ASSIGNMENT.
The required output is the exact text of the lines from the line containing "STEPPER2 pin IN2: 9 -> 13" through the final line below, inclusive, without pictures.

Before-and-after change records
"""
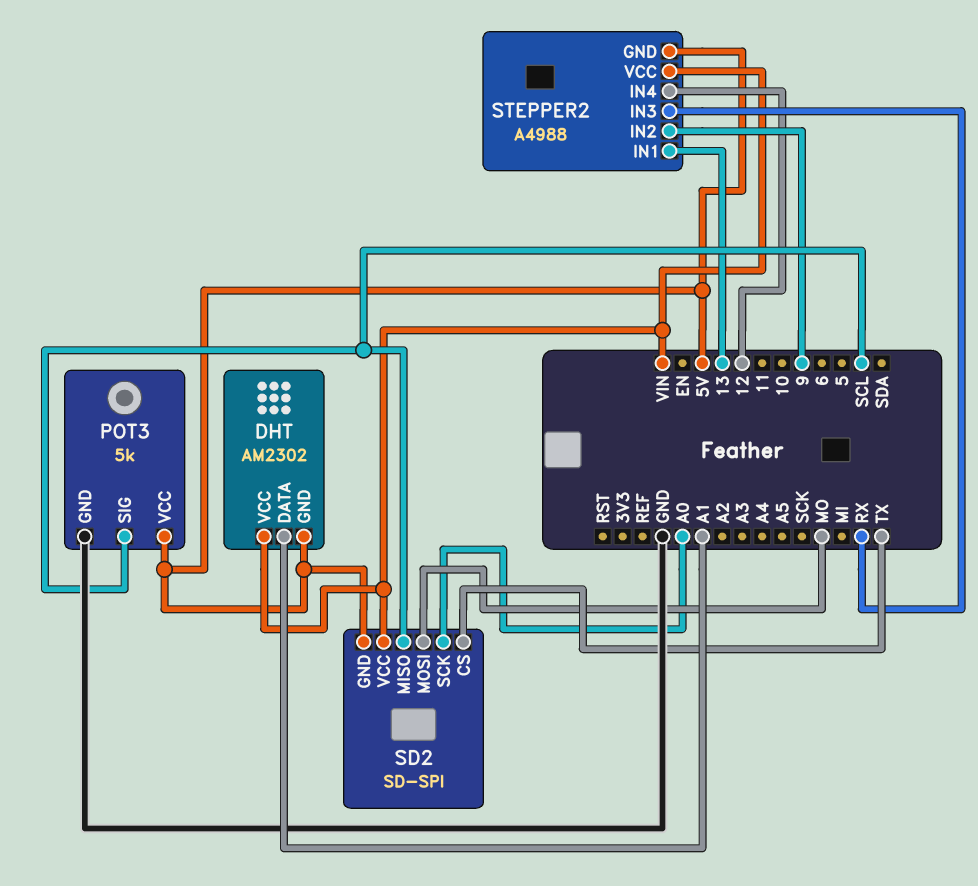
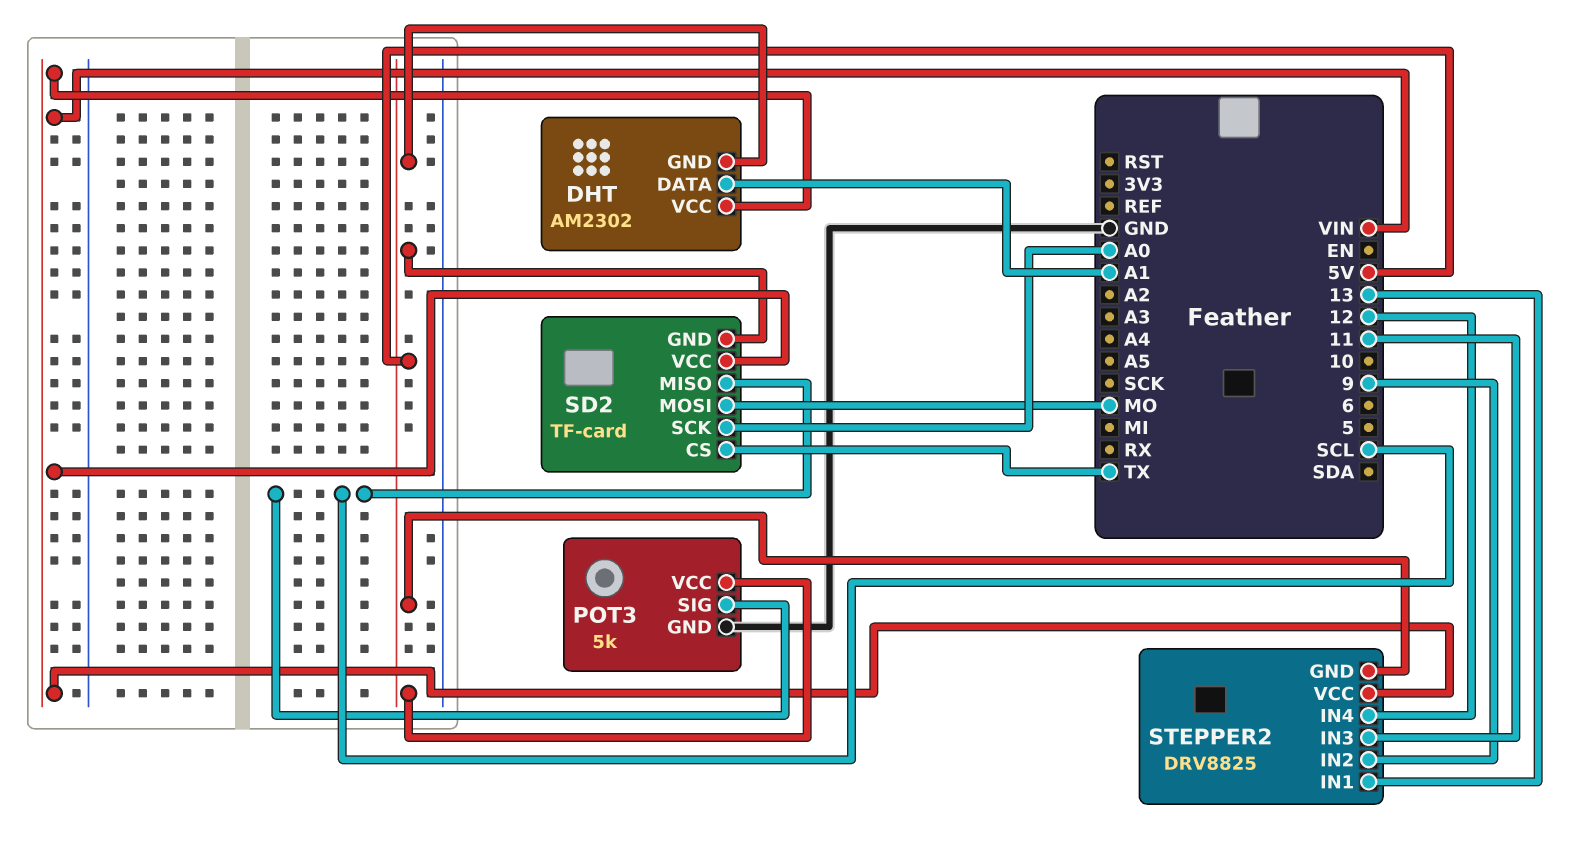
SD2: SD-SPI -> TF-card
STEPPER2: A4988 -> DRV8825
STEPPER2 pin IN3: RX -> 11

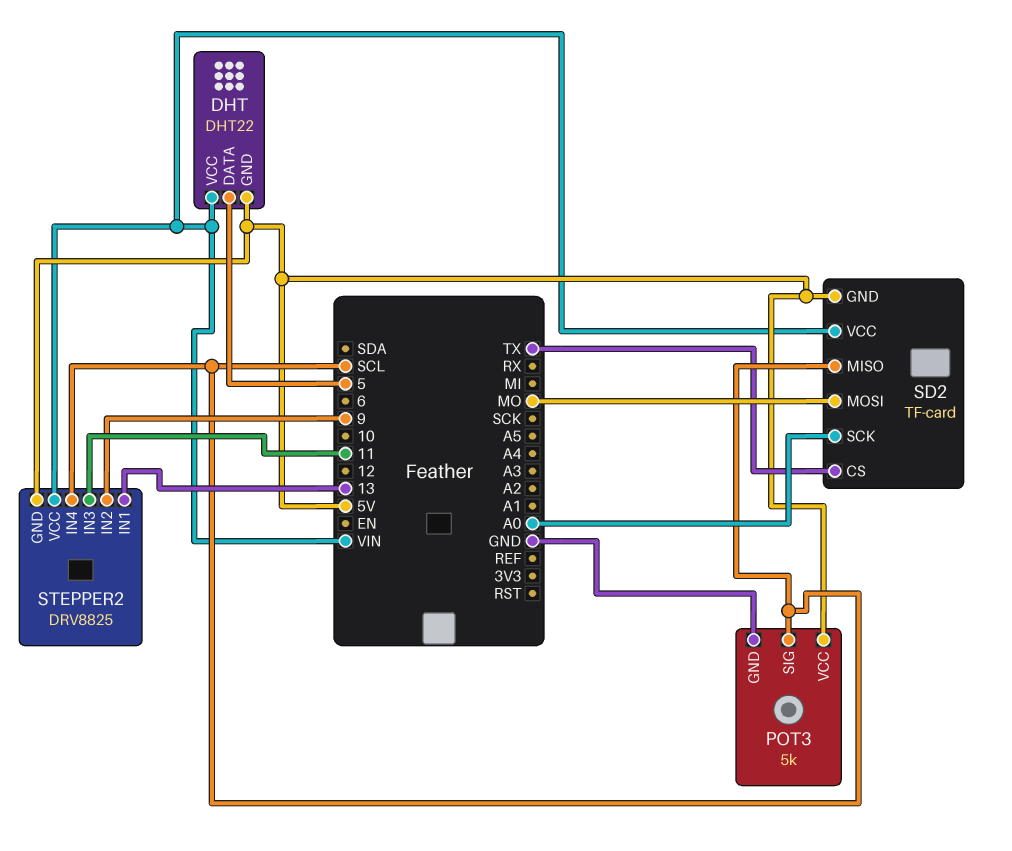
DHT: AM2302 -> DHT22
DHT pin DATA: A1 -> 5
STEPPER2 pin IN4: 12 -> SCL

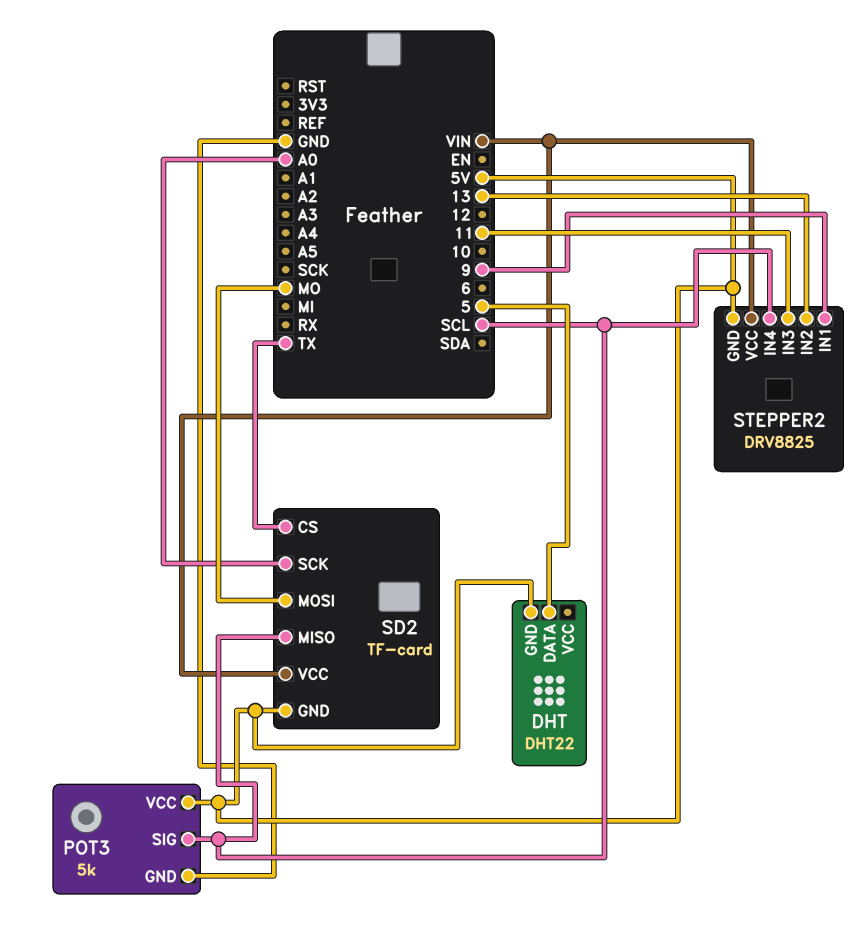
DHT pin VCC: VIN -> none
STEPPER2 pin IN1: 13 -> 9
STEPPER2 pin IN2: 9 -> 13

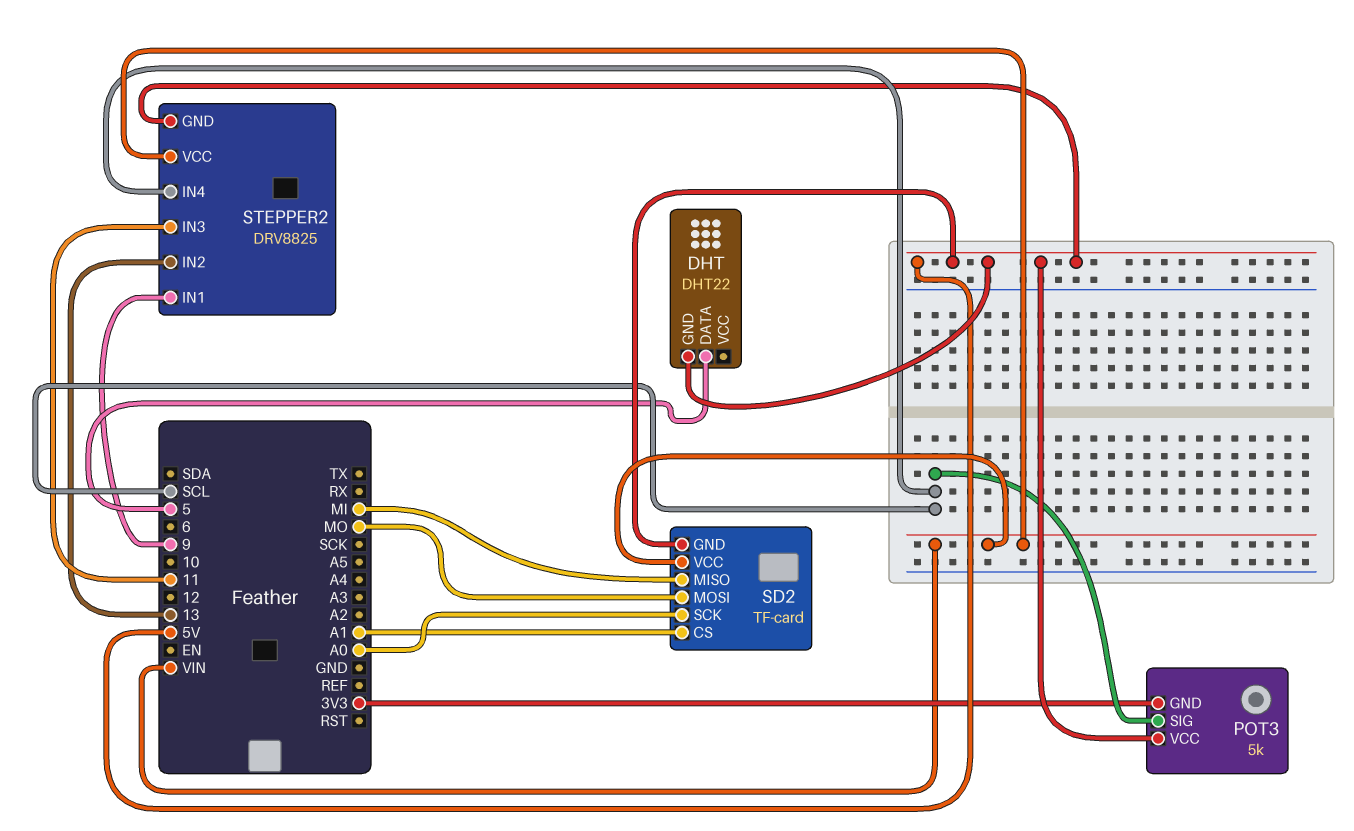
POT3 pin GND: GND -> 3V3
SD2 pin CS: TX -> A1
SD2 pin MISO: SCL -> MI

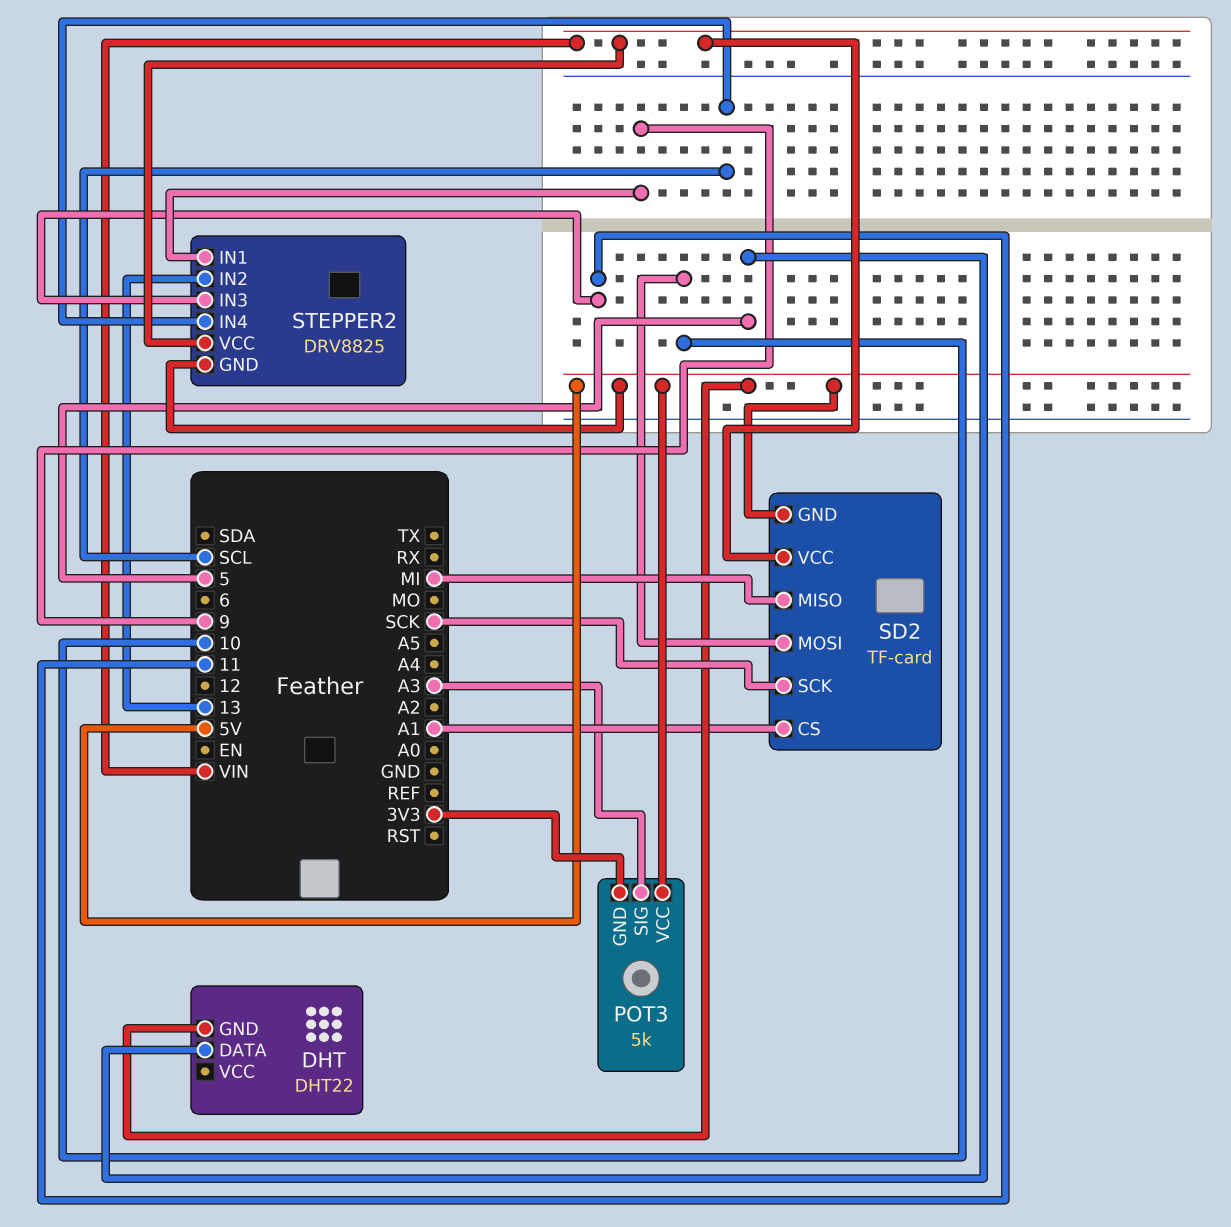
POT3 pin SIG: SCL -> A3
SD2 pin MOSI: MO -> 10
SD2 pin SCK: A0 -> SCK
"""
YOUR SOLUTION.
STEPPER2 pin IN2: 9 -> 13

POT3 pin GND: GND -> 3V3
SD2 pin CS: TX -> A1
SD2 pin MISO: SCL -> MI

POT3 pin SIG: SCL -> A3
SD2 pin MOSI: MO -> 10
SD2 pin SCK: A0 -> SCK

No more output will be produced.